## Input for this task
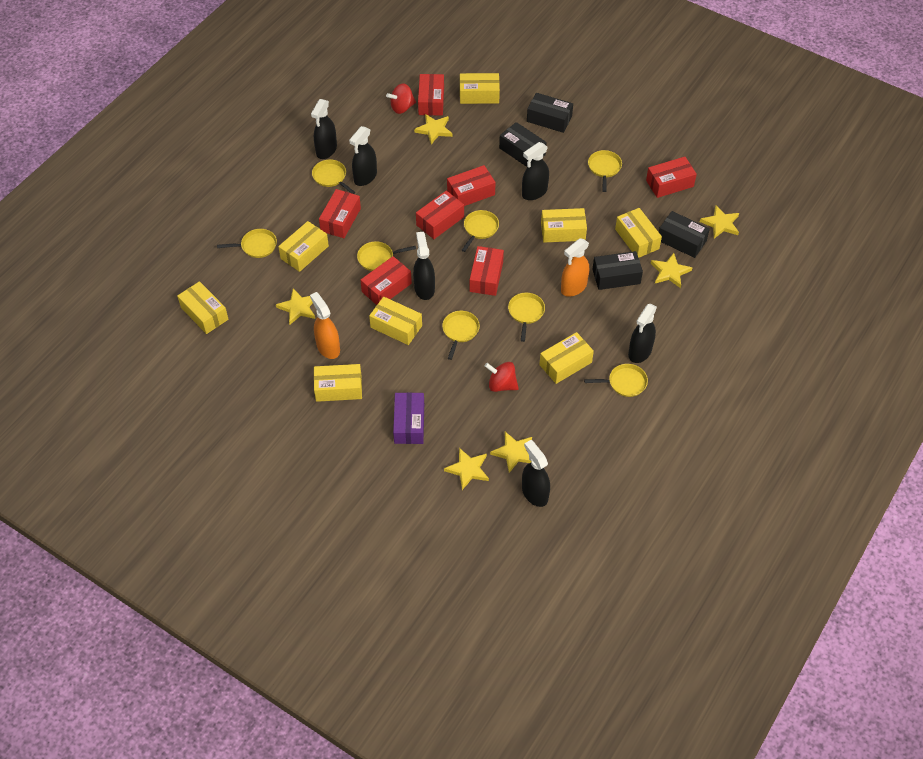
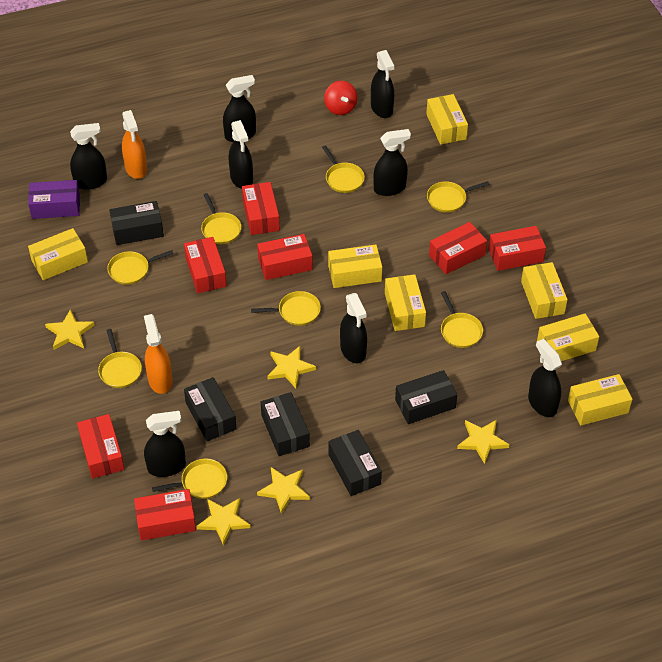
black box: 4 -> 5
black spray bottle: 6 -> 8
red spinning top: 2 -> 1
yellow box: 8 -> 7
yellow star: 6 -> 5

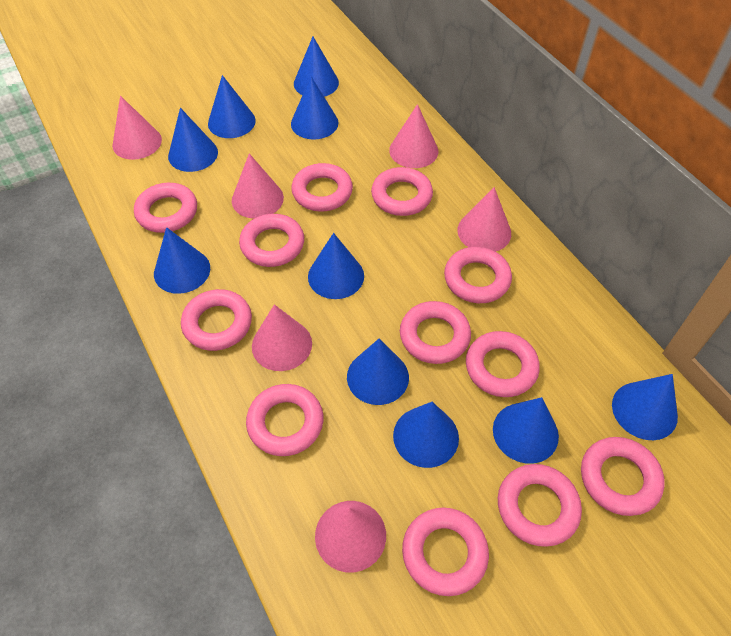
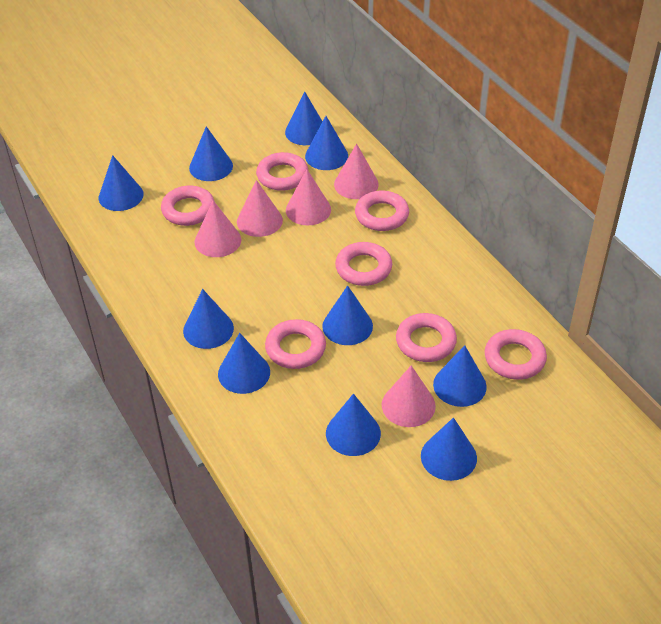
pink cone: 6 -> 5
pink ring: 12 -> 7

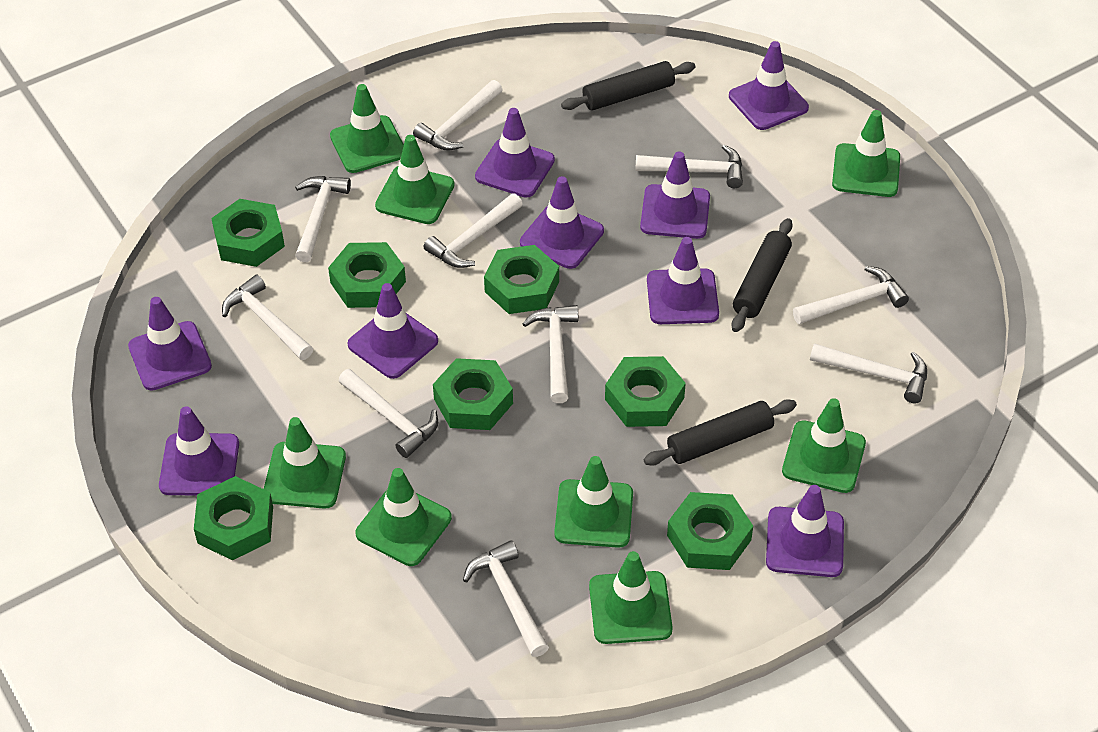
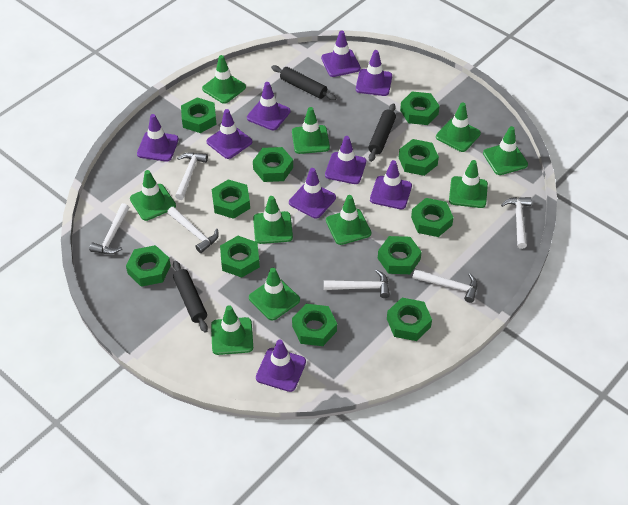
green nut: 7 -> 11
green traffic cone: 8 -> 10
white hammer: 10 -> 6

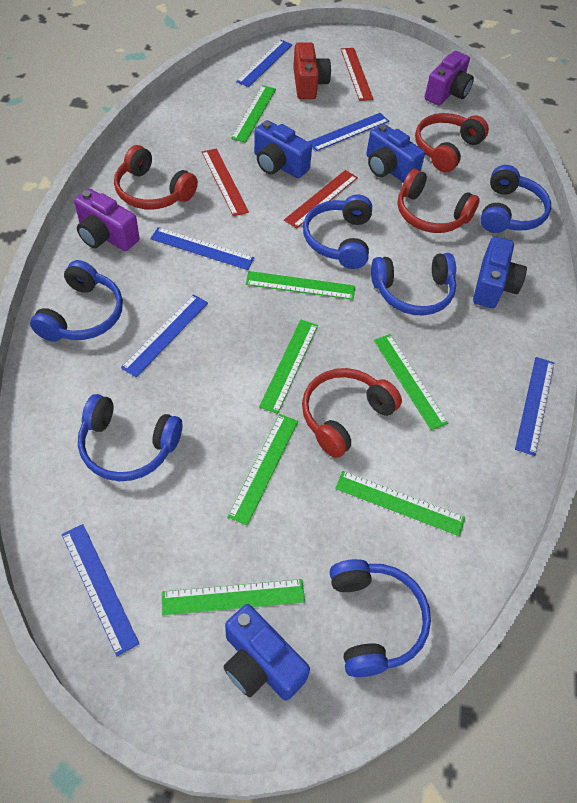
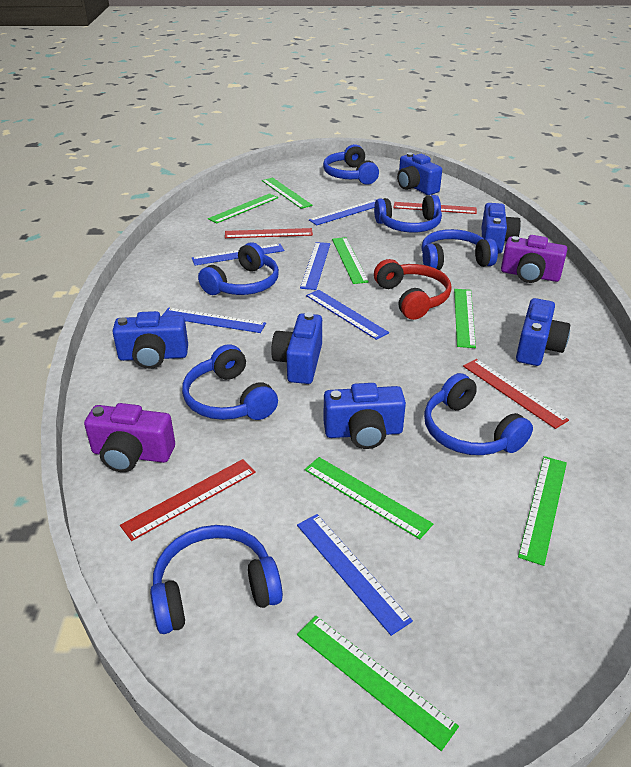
blue camera: 4 -> 6
blue headphones: 6 -> 7
red camera: 1 -> 0
red headphones: 4 -> 1
red ruler: 3 -> 4

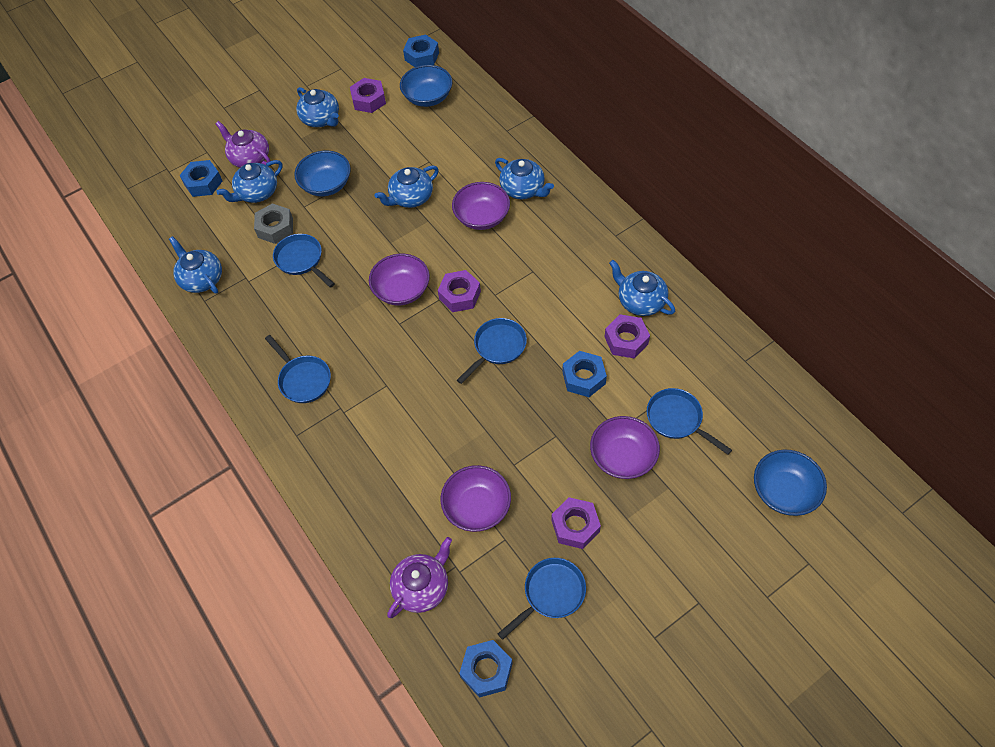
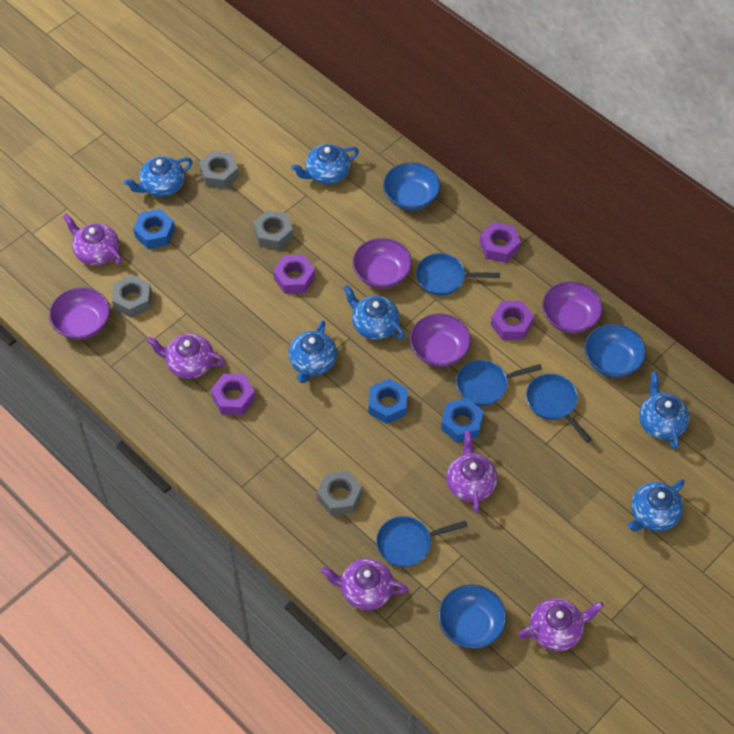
blue nut: 4 -> 3
blue pan: 5 -> 4
grey nut: 1 -> 4
purple teapot: 2 -> 5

## Assignment
Write the listing out again in full and unchanged, minus any pictures.

## Result of the task
black box: 4 -> 5
black spray bottle: 6 -> 8
red spinning top: 2 -> 1
yellow box: 8 -> 7
yellow star: 6 -> 5

pink cone: 6 -> 5
pink ring: 12 -> 7

green nut: 7 -> 11
green traffic cone: 8 -> 10
white hammer: 10 -> 6

blue camera: 4 -> 6
blue headphones: 6 -> 7
red camera: 1 -> 0
red headphones: 4 -> 1
red ruler: 3 -> 4

blue nut: 4 -> 3
blue pan: 5 -> 4
grey nut: 1 -> 4
purple teapot: 2 -> 5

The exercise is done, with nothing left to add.